▶ _What you need to do_
Would you print out all of the data exactly and keep the pictures out of it?
____ Dataset content
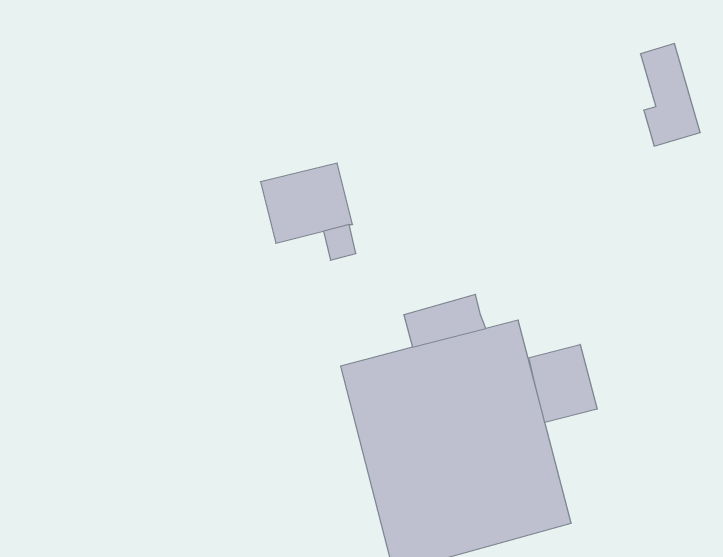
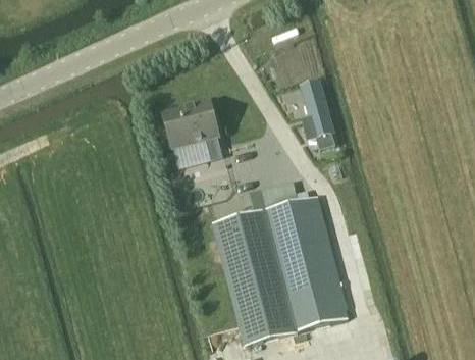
building: [640,44,700,146] -> [299,81,334,142]
building: [528,344,597,422] -> none

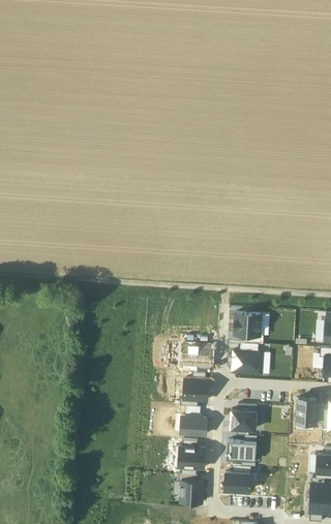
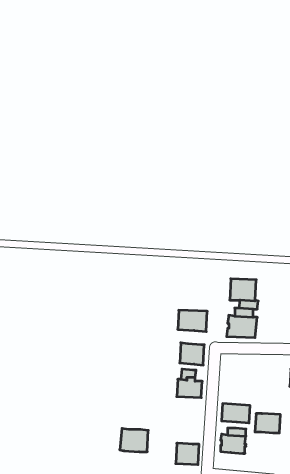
building: [231,409,257,429] -> [255,414,280,433]
building: [177,444,206,468] -> [120,428,148,452]

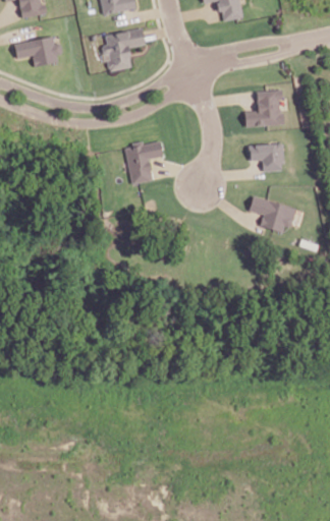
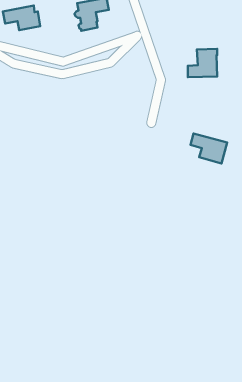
building: [127,139,164,181] -> none
building: [249,143,283,172] -> none

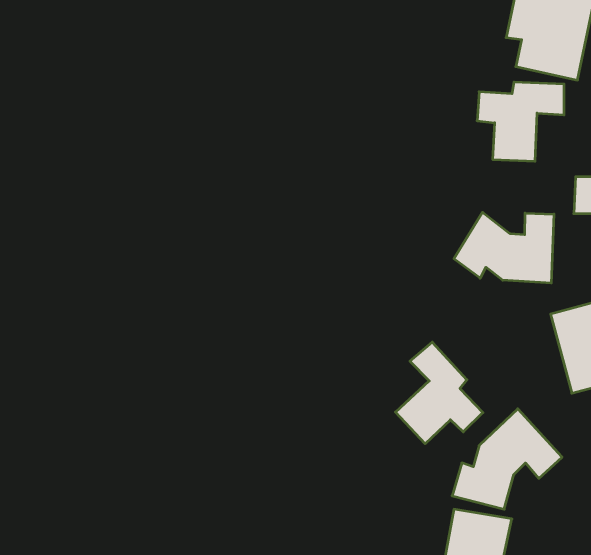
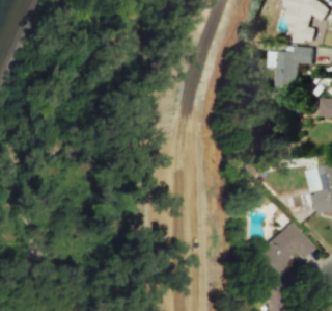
building: [454,212,554,283] -> none
building: [395,342,483,444] -> none

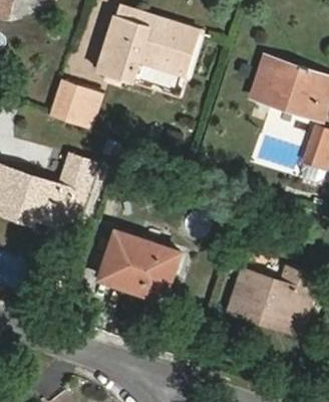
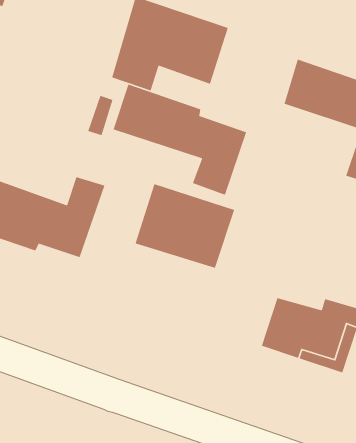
building: none -> [113,84,247,196]
building: [52,80,88,121] -> none
building: [95,226,184,301] -> [135,183,235,269]

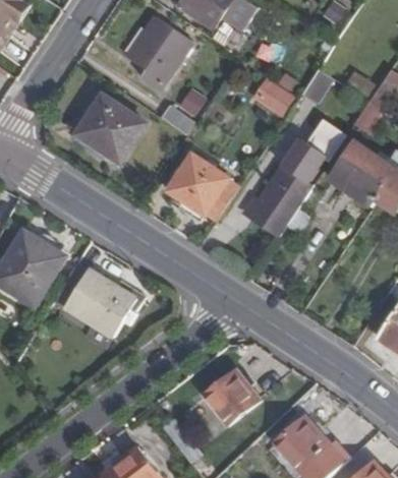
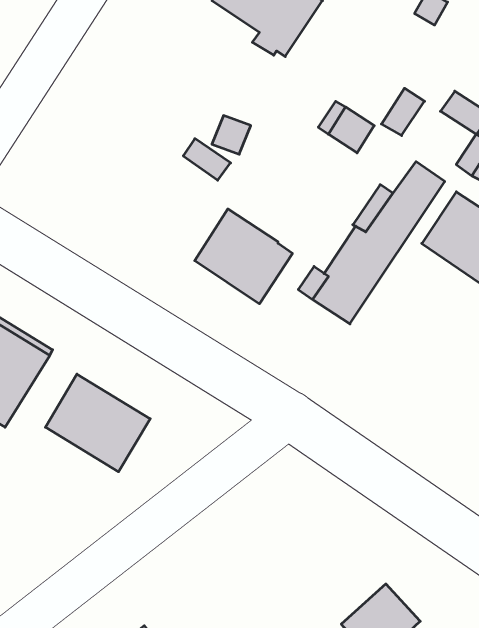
building: [126,16,191,88] -> none
building: [76,95,144,161] -> none
building: [201,372,258,428] -> none

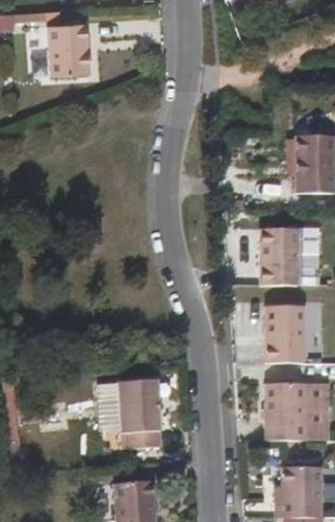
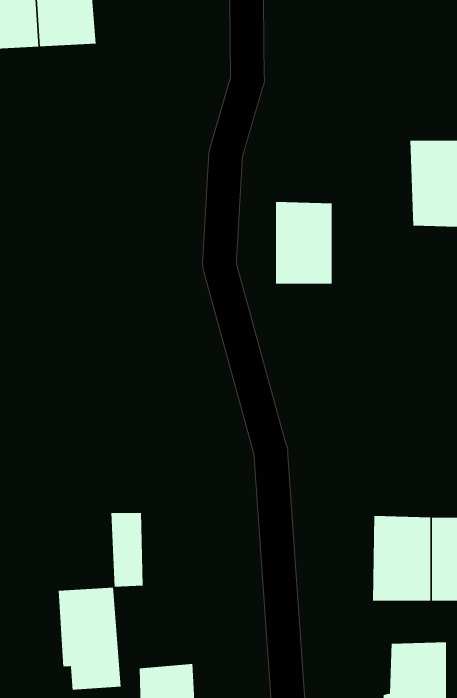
building: [261,229,299,284] -> [275,201,333,284]
building: [261,306,299,357] -> none
building: [119,381,161,449] -> [58,587,122,690]

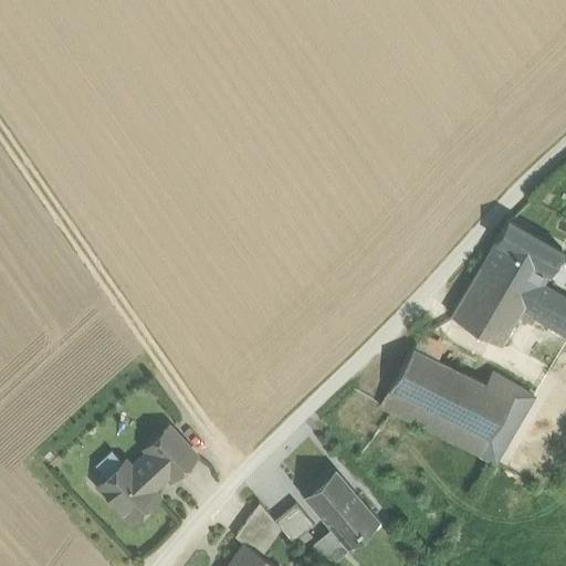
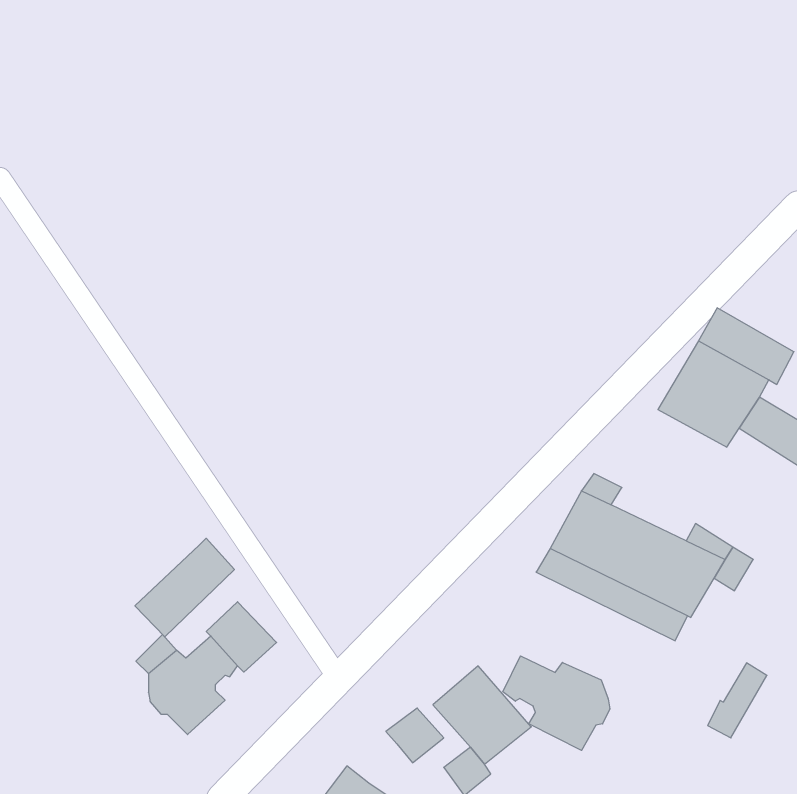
building: [451,293,515,345] -> none
building: none -> [135,538,234,637]
building: [479,412,521,465] -> [708,663,767,738]
building: none -> [503,656,610,750]
building: [235,504,282,557] -> none

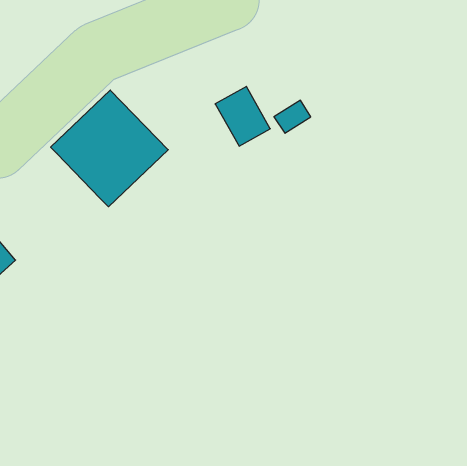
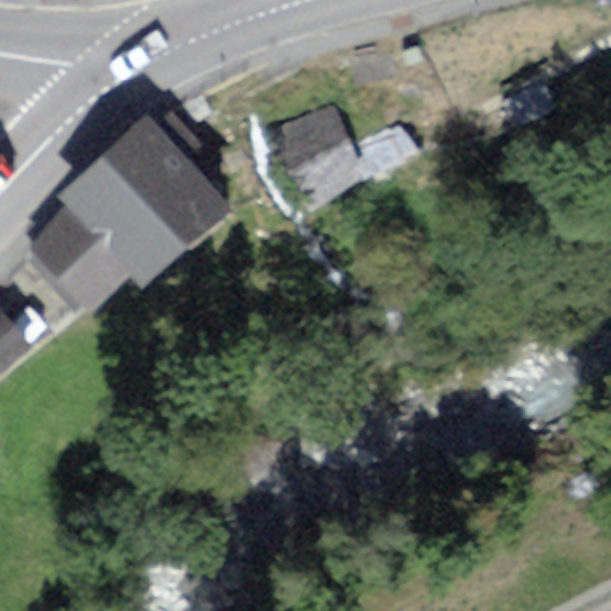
building: none -> [32,204,130,303]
________
▶ _Answer below_
building: [640,44,700,146] -> [299,81,334,142]
building: [528,344,597,422] -> none

building: [231,409,257,429] -> [255,414,280,433]
building: [177,444,206,468] -> [120,428,148,452]

building: [127,139,164,181] -> none
building: [249,143,283,172] -> none

building: [454,212,554,283] -> none
building: [395,342,483,444] -> none

building: none -> [113,84,247,196]
building: [52,80,88,121] -> none
building: [95,226,184,301] -> [135,183,235,269]

building: [126,16,191,88] -> none
building: [76,95,144,161] -> none
building: [201,372,258,428] -> none

building: [261,229,299,284] -> [275,201,333,284]
building: [261,306,299,357] -> none
building: [119,381,161,449] -> [58,587,122,690]

building: [451,293,515,345] -> none
building: none -> [135,538,234,637]
building: [479,412,521,465] -> [708,663,767,738]
building: none -> [503,656,610,750]
building: [235,504,282,557] -> none

building: none -> [32,204,130,303]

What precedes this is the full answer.